>>

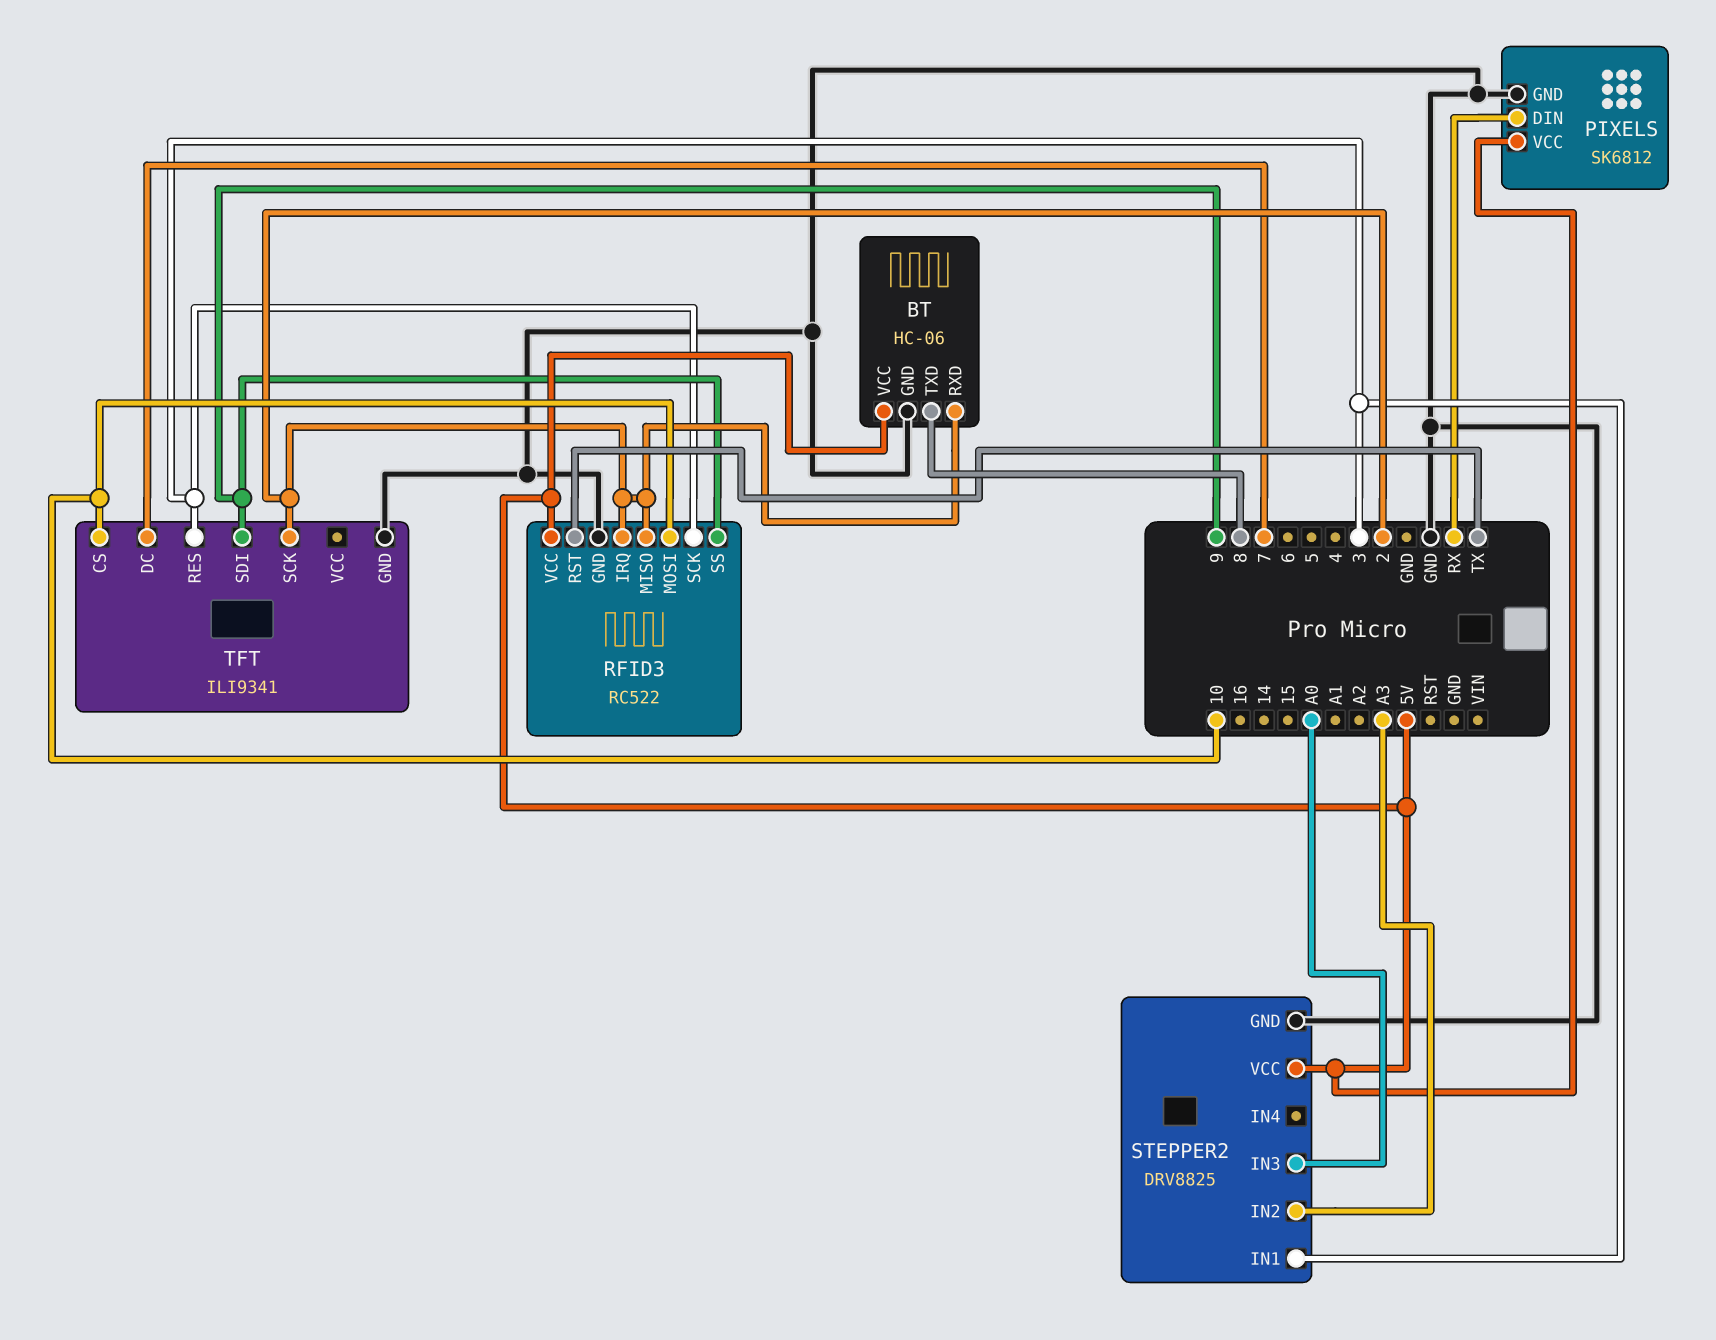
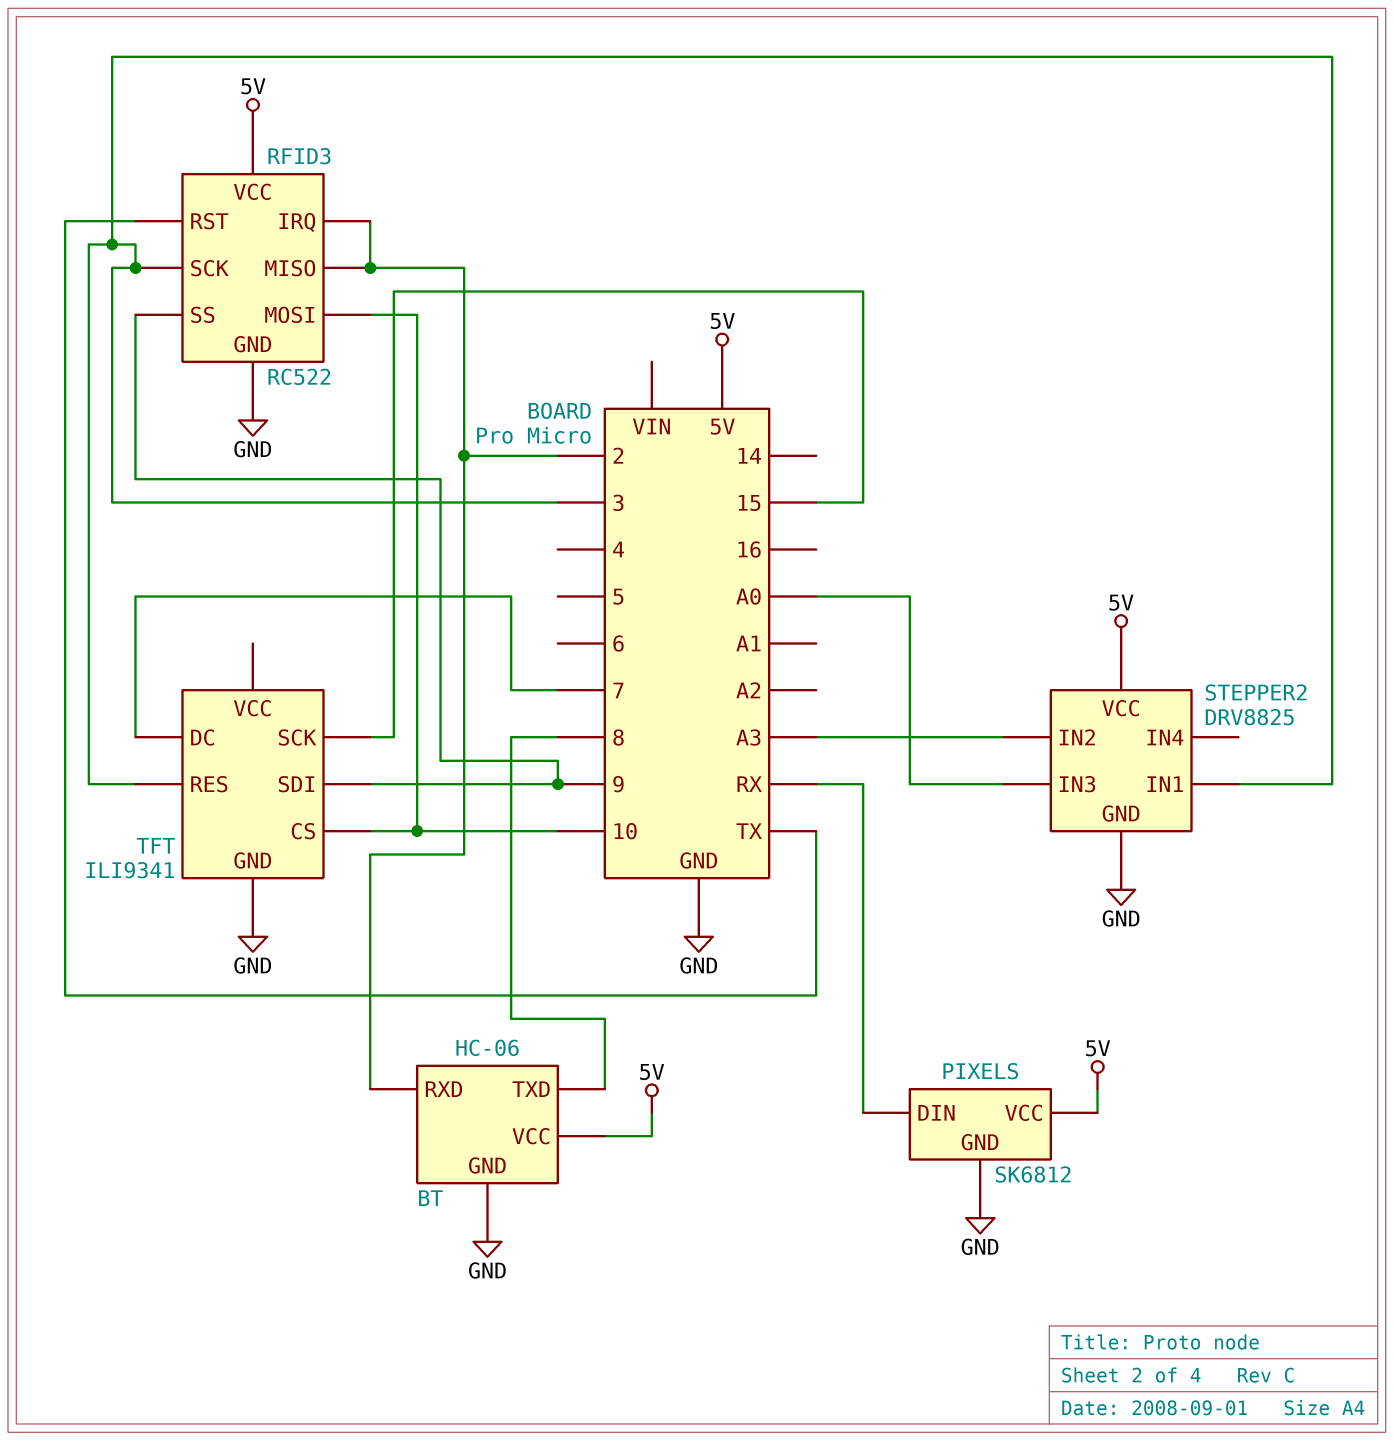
TFT pin SCK: 2 -> 15

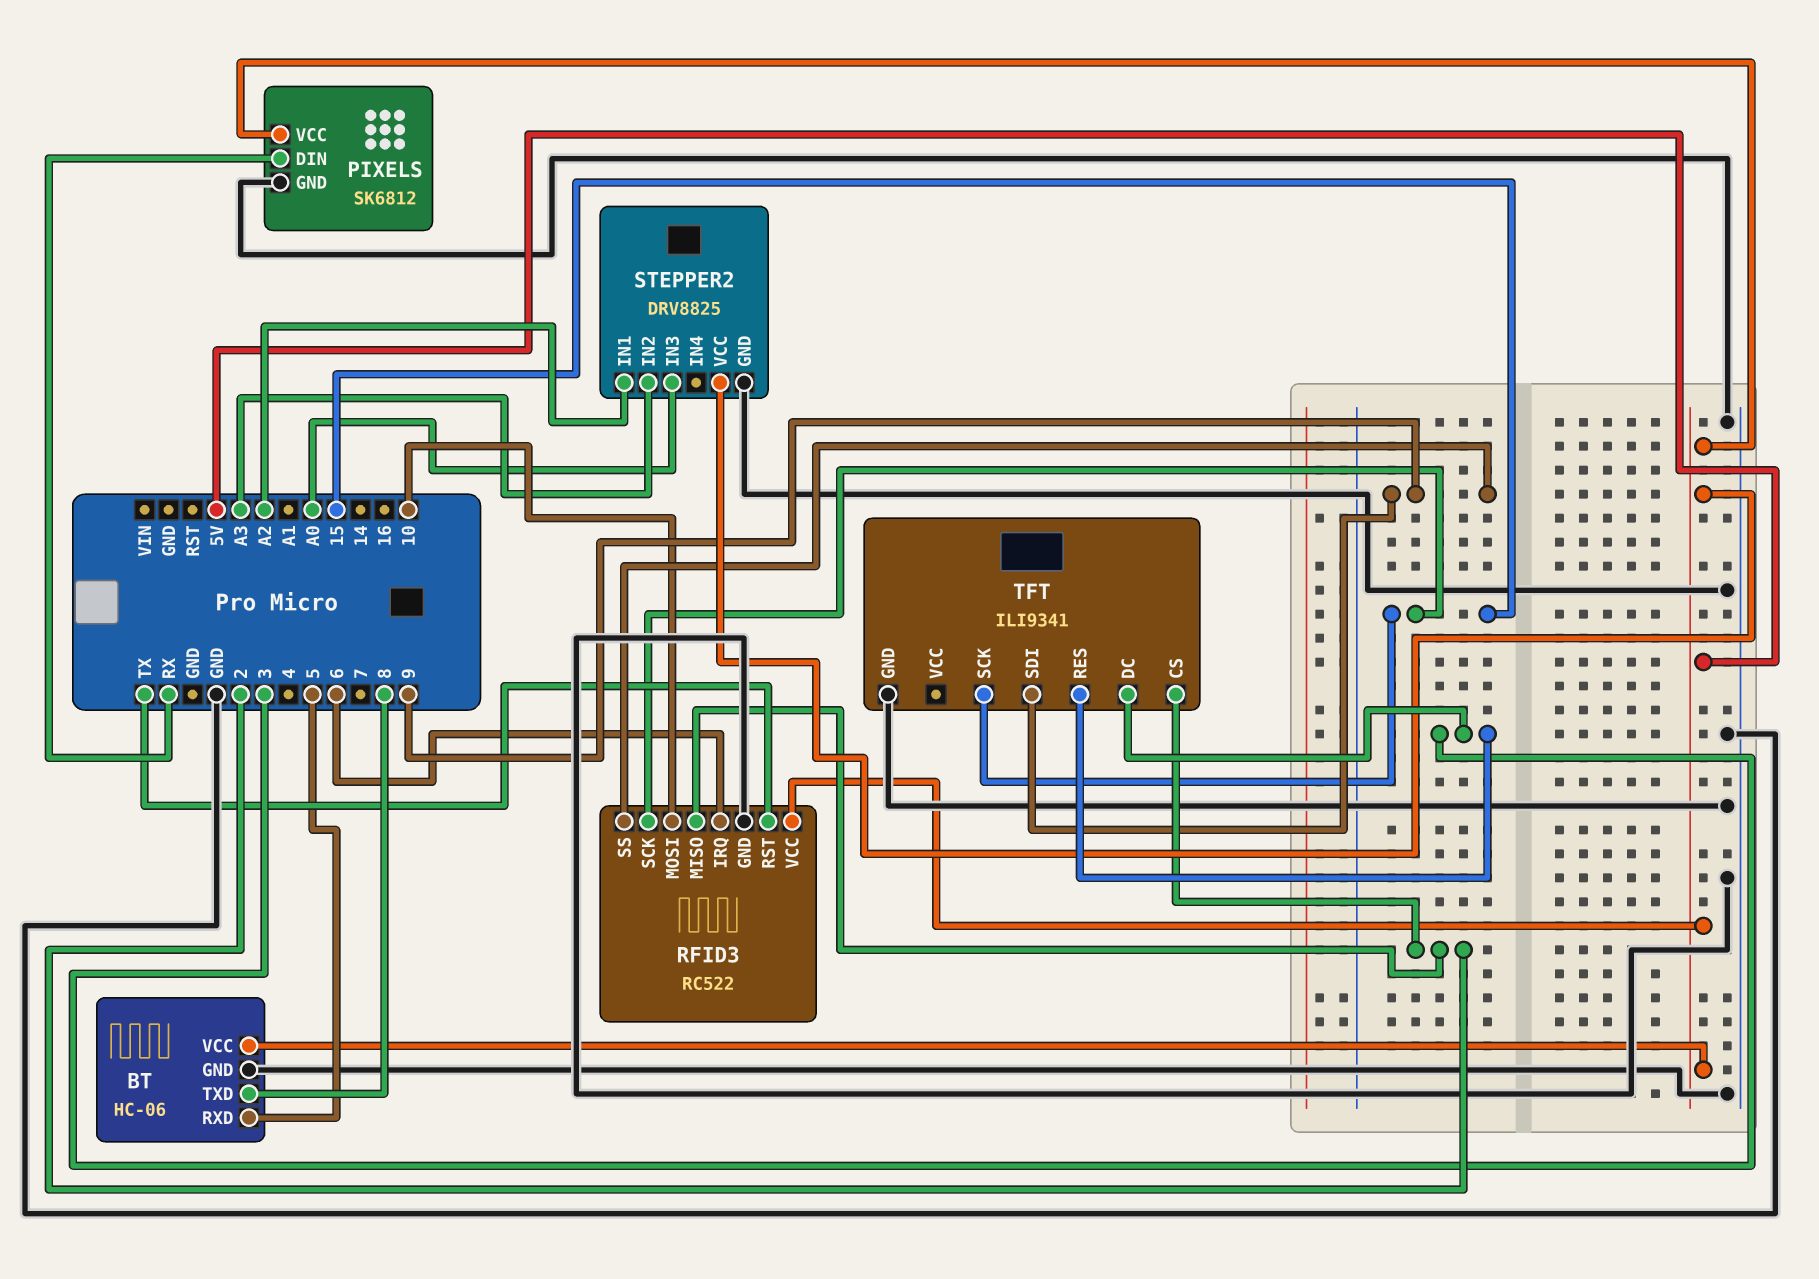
BT pin RXD: 2 -> 5
RFID3 pin IRQ: 2 -> 6
RFID3 pin SCK: 3 -> 15
STEPPER2 pin IN1: 3 -> A2
TFT pin CS: 10 -> 2
TFT pin DC: 7 -> 3

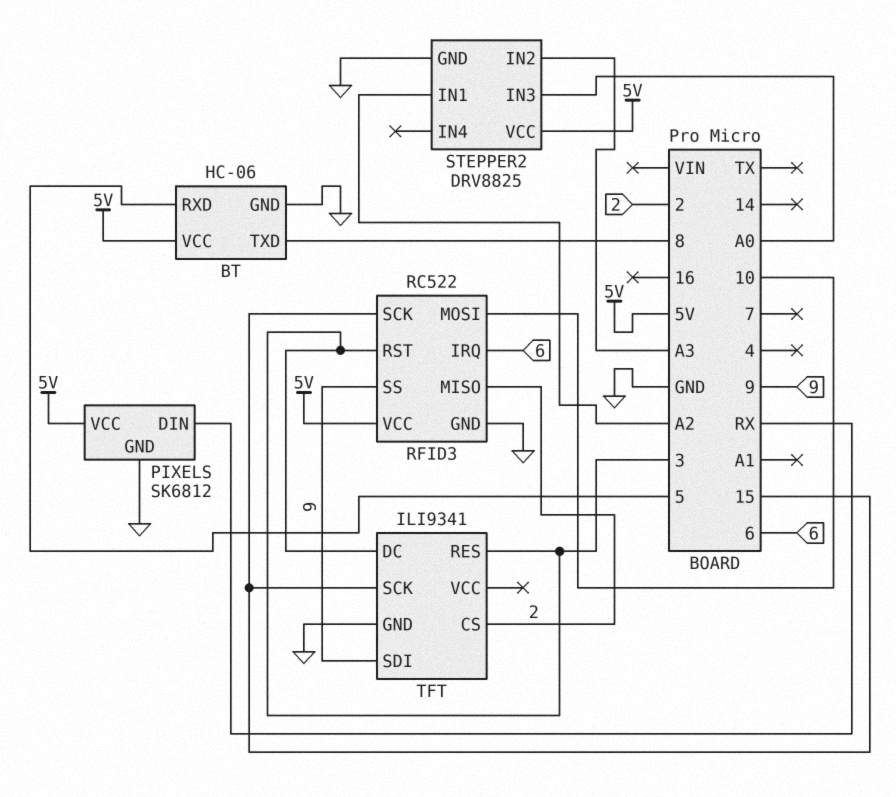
RFID3 pin RST: TX -> 3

<<

## DIRECTIONS FOR THIS TASK
Omit every picture, then reproduce the rest of the listing exactly.

## WRITTEN SOLUTION
TFT pin SCK: 2 -> 15

BT pin RXD: 2 -> 5
RFID3 pin IRQ: 2 -> 6
RFID3 pin SCK: 3 -> 15
STEPPER2 pin IN1: 3 -> A2
TFT pin CS: 10 -> 2
TFT pin DC: 7 -> 3

RFID3 pin RST: TX -> 3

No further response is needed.